Problem requirements
Could you copy every record exactly, leaving the pictures behind?

Image change detection data
%%
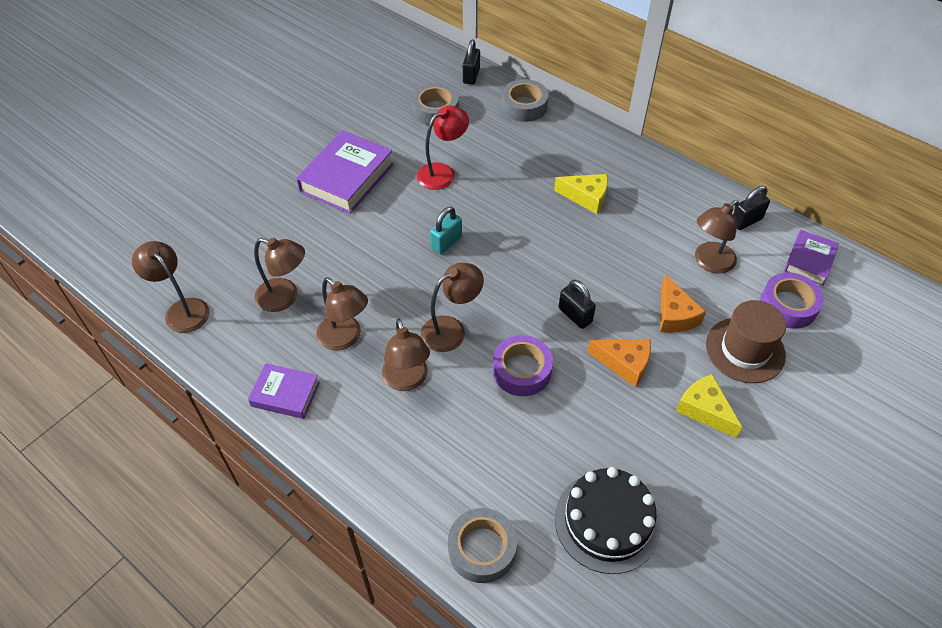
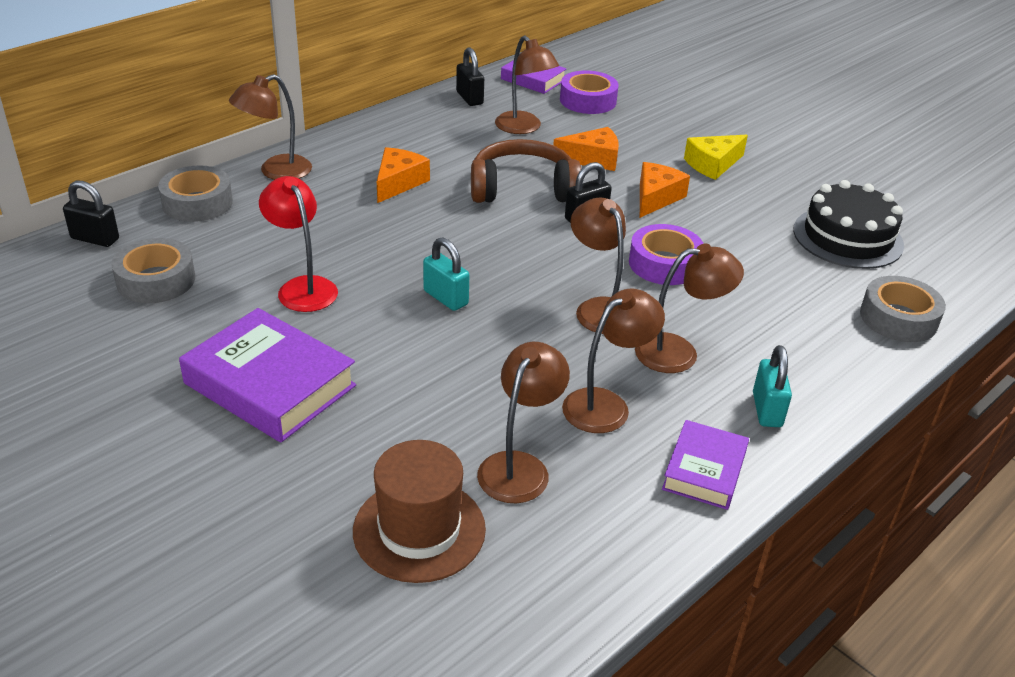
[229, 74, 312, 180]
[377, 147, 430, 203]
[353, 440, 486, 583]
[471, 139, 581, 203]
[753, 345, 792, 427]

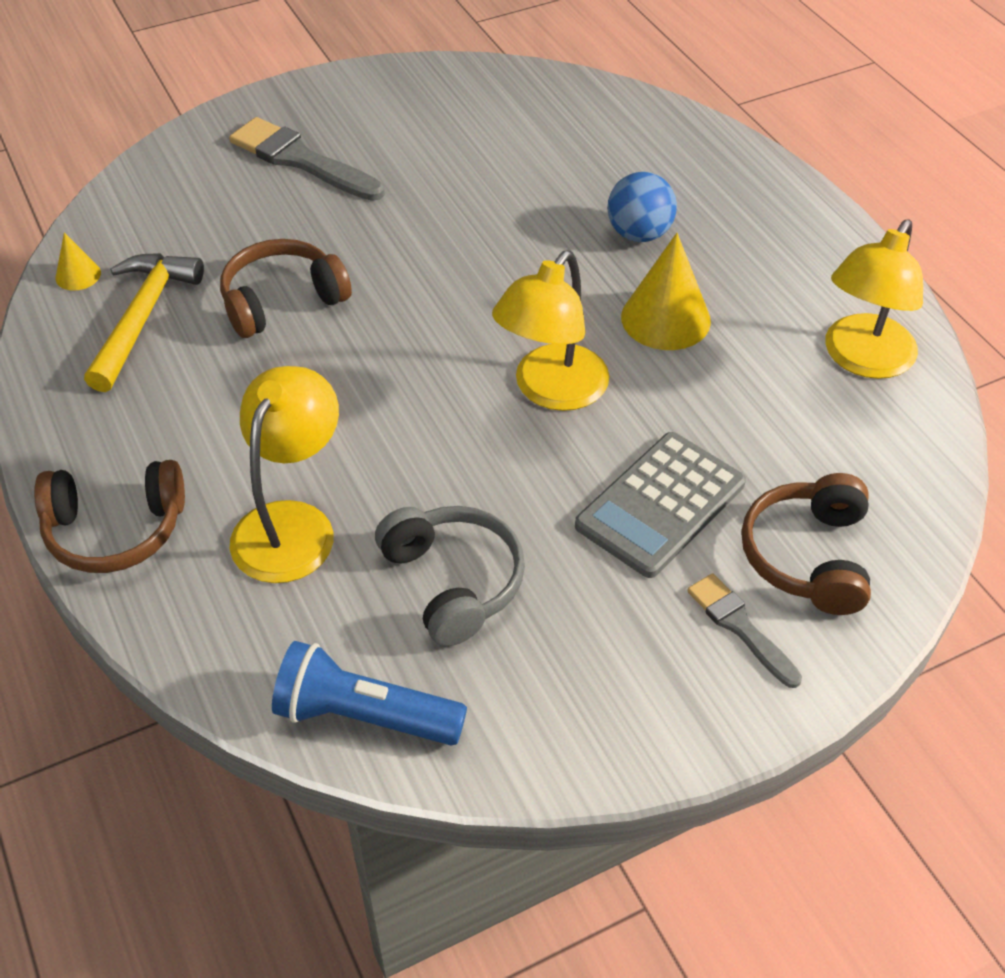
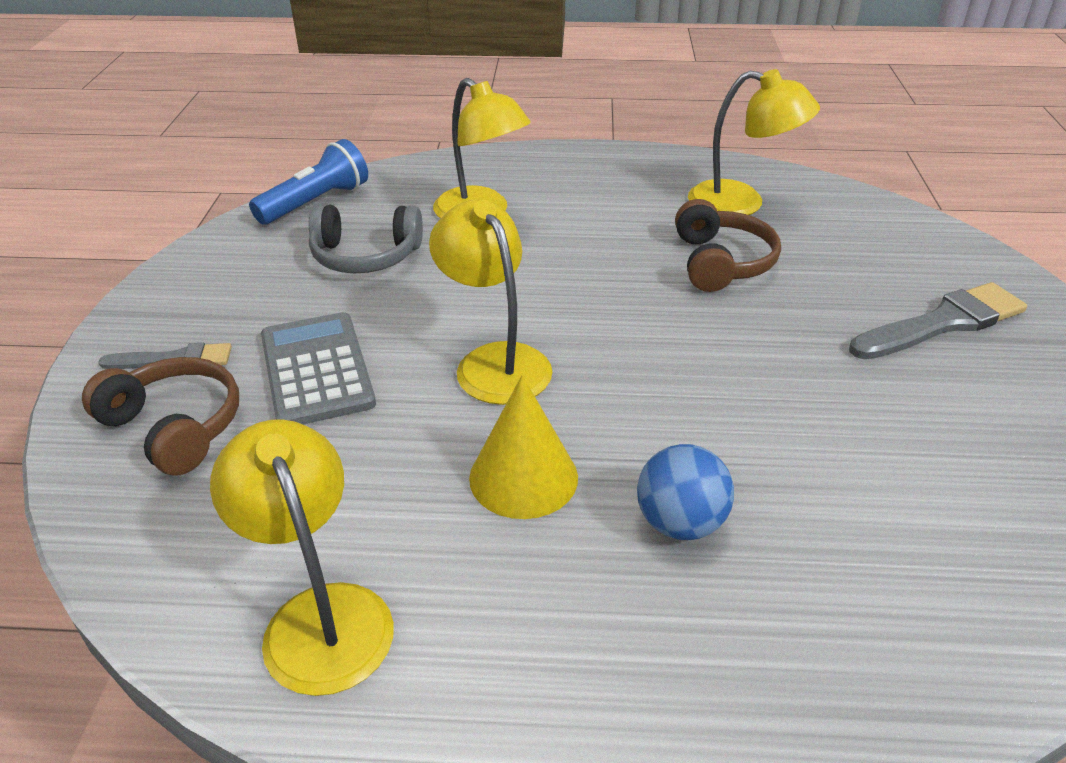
[34, 460, 185, 573] (first image)
[55, 232, 101, 291] (first image)
[688, 69, 820, 215]

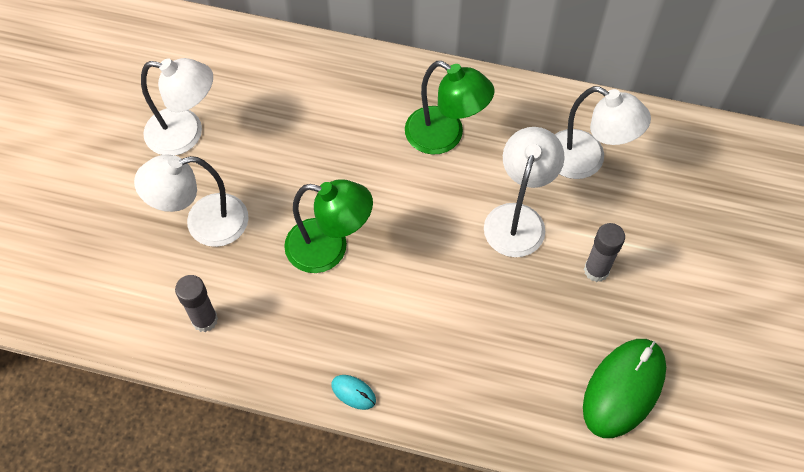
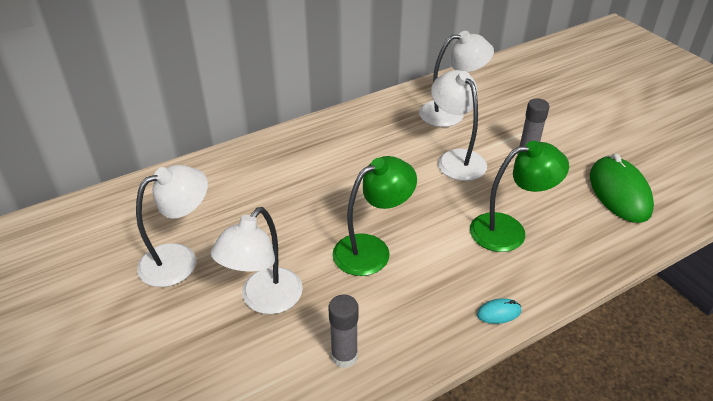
[470, 141, 569, 252]

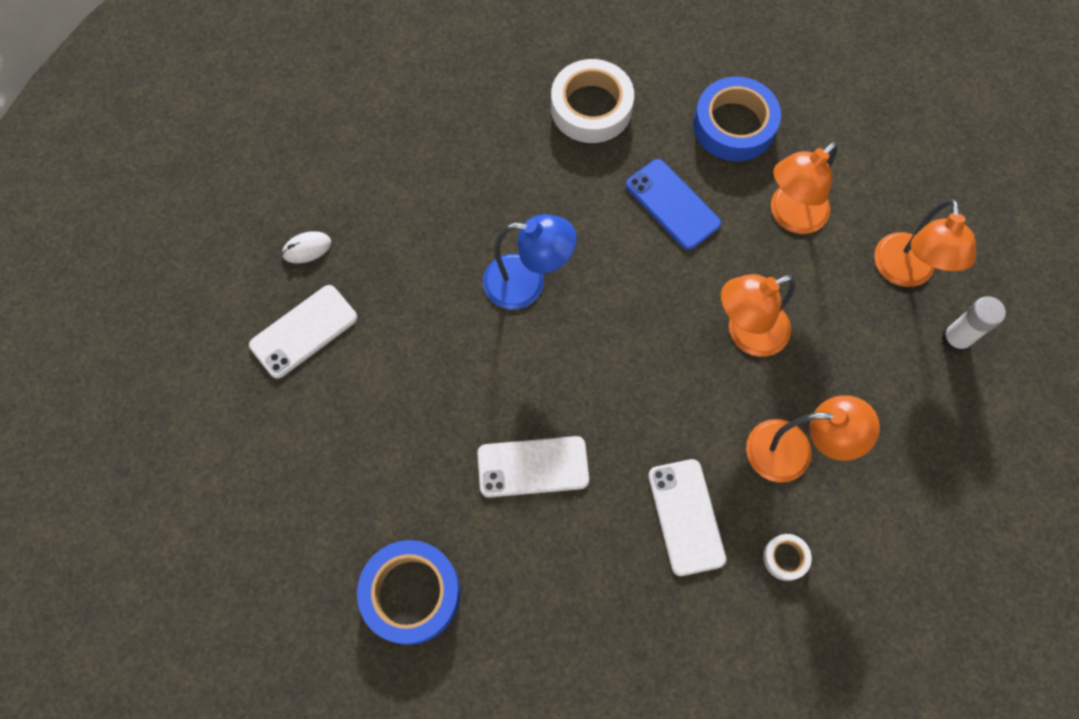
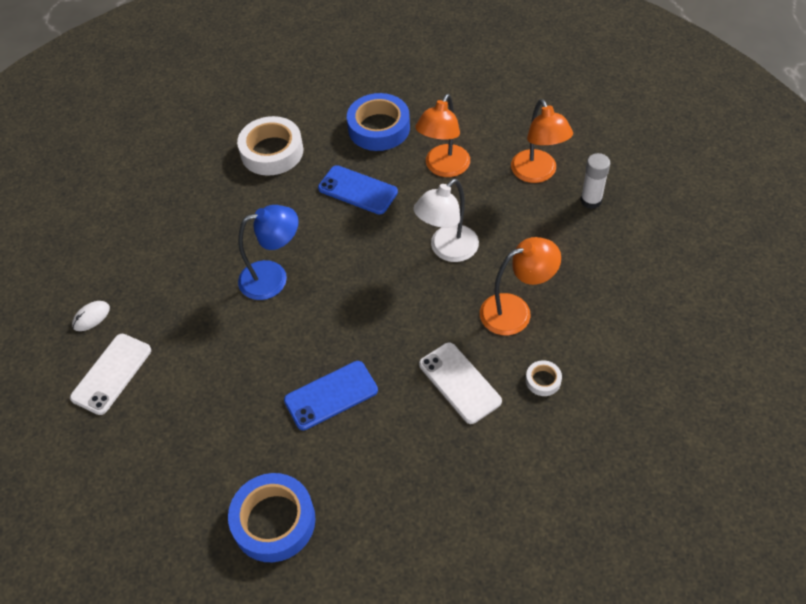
[284, 361, 378, 430]
[413, 179, 479, 262]

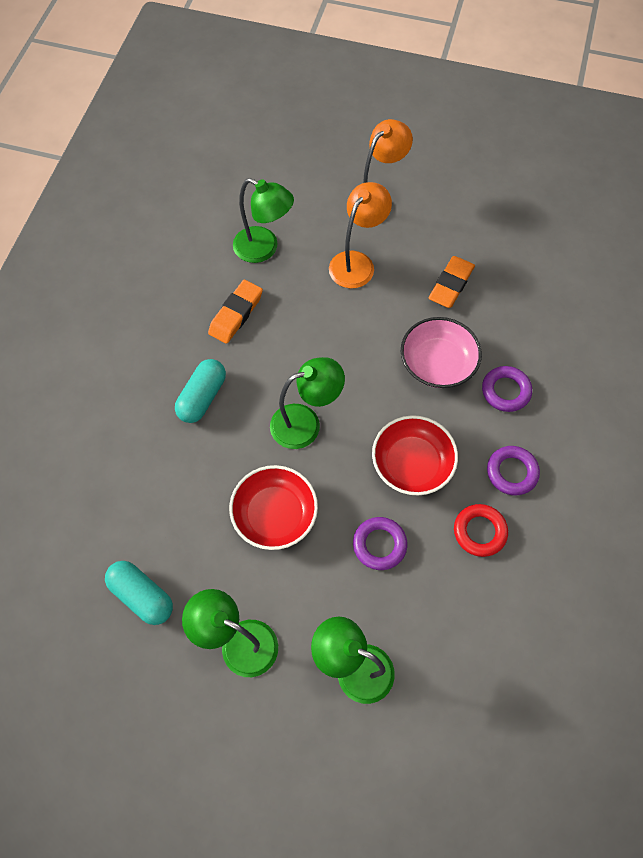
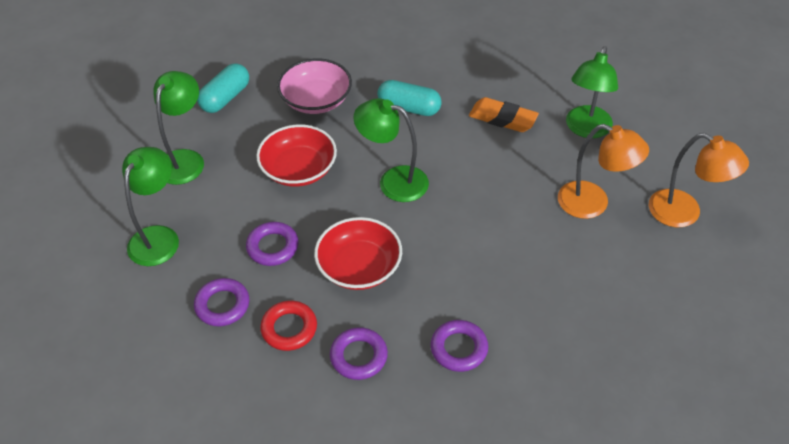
[353, 98, 429, 202]
[277, 58, 352, 114]
[429, 256, 475, 308] (first image)
[194, 278, 249, 326]

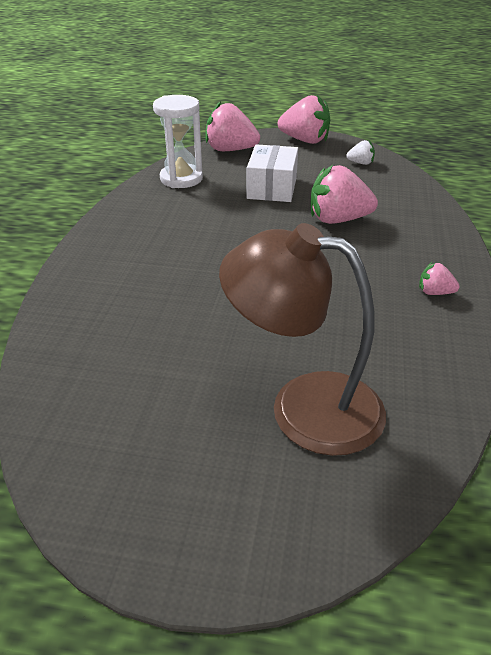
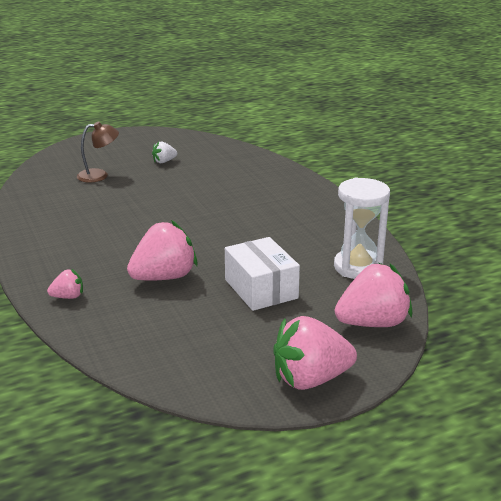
[77, 121, 119, 182]
[152, 141, 177, 163]
[47, 269, 83, 299]

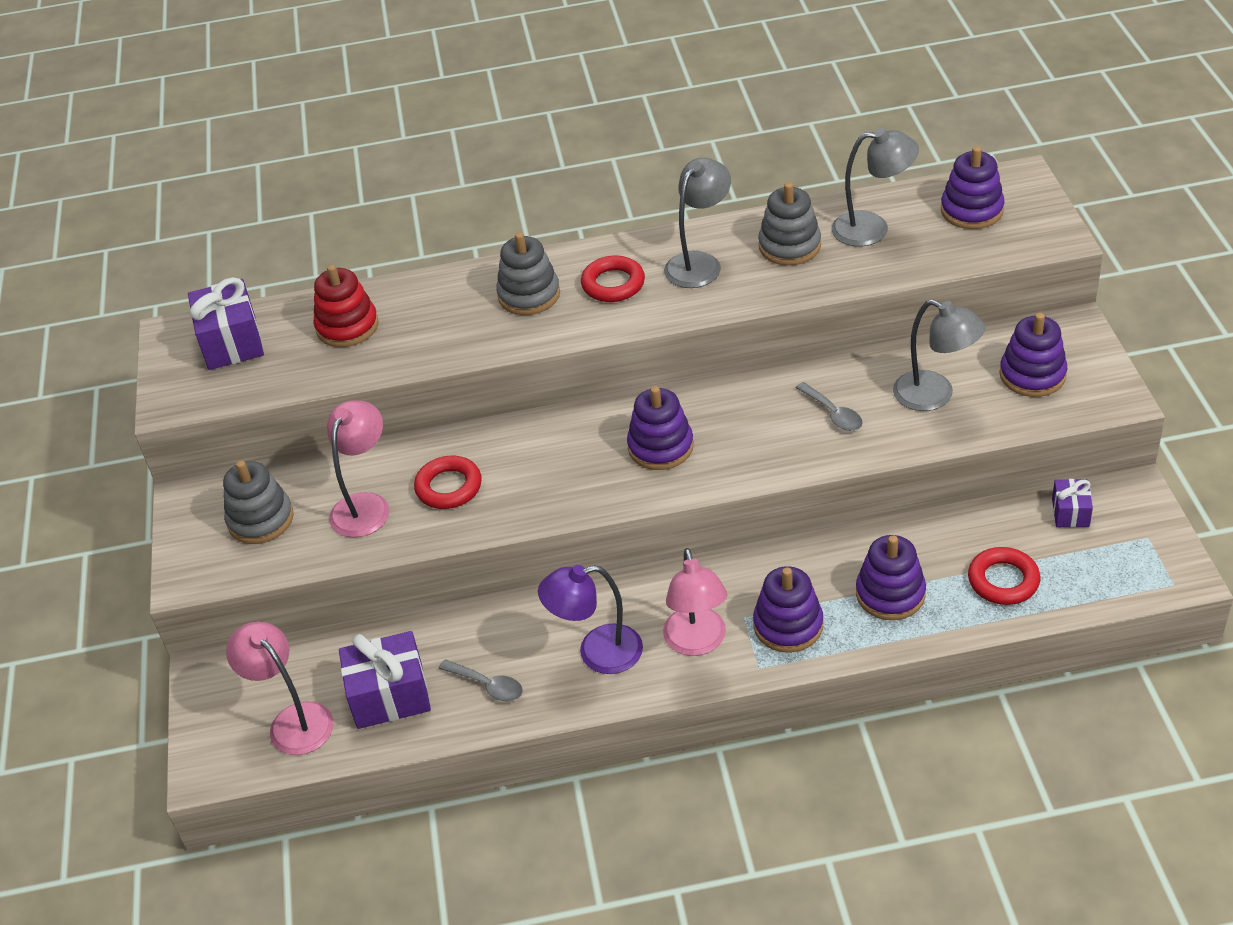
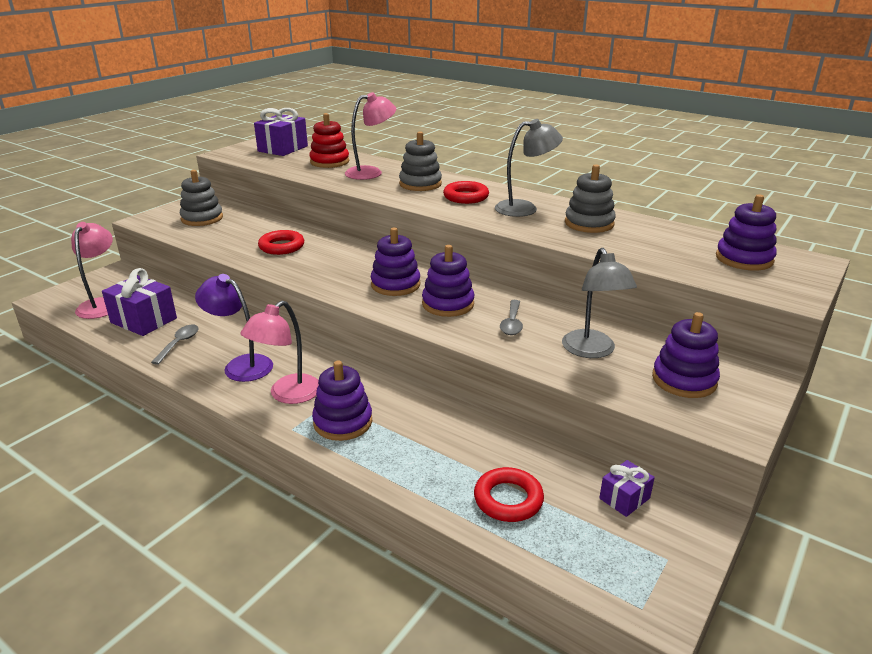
[345, 92, 396, 180]
[151, 325, 199, 365]
[831, 128, 919, 247] (first image)
[422, 245, 474, 317]

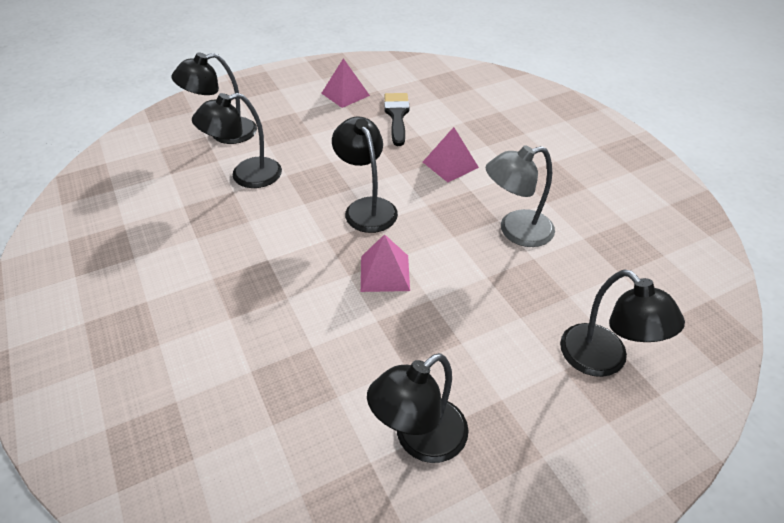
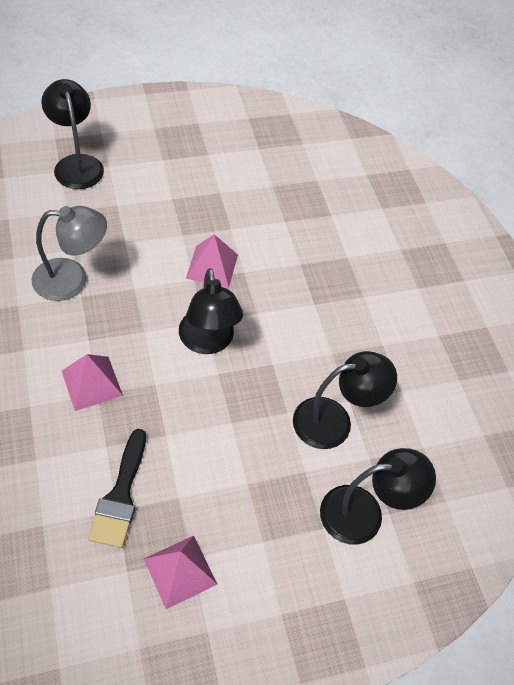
[367, 353, 469, 463] (first image)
%%
Result of the exercise
[229, 74, 312, 180]
[377, 147, 430, 203]
[353, 440, 486, 583]
[471, 139, 581, 203]
[753, 345, 792, 427]

[34, 460, 185, 573] (first image)
[55, 232, 101, 291] (first image)
[688, 69, 820, 215]

[470, 141, 569, 252]

[284, 361, 378, 430]
[413, 179, 479, 262]

[353, 98, 429, 202]
[277, 58, 352, 114]
[429, 256, 475, 308] (first image)
[194, 278, 249, 326]

[77, 121, 119, 182]
[152, 141, 177, 163]
[47, 269, 83, 299]

[345, 92, 396, 180]
[151, 325, 199, 365]
[831, 128, 919, 247] (first image)
[422, 245, 474, 317]

[367, 353, 469, 463] (first image)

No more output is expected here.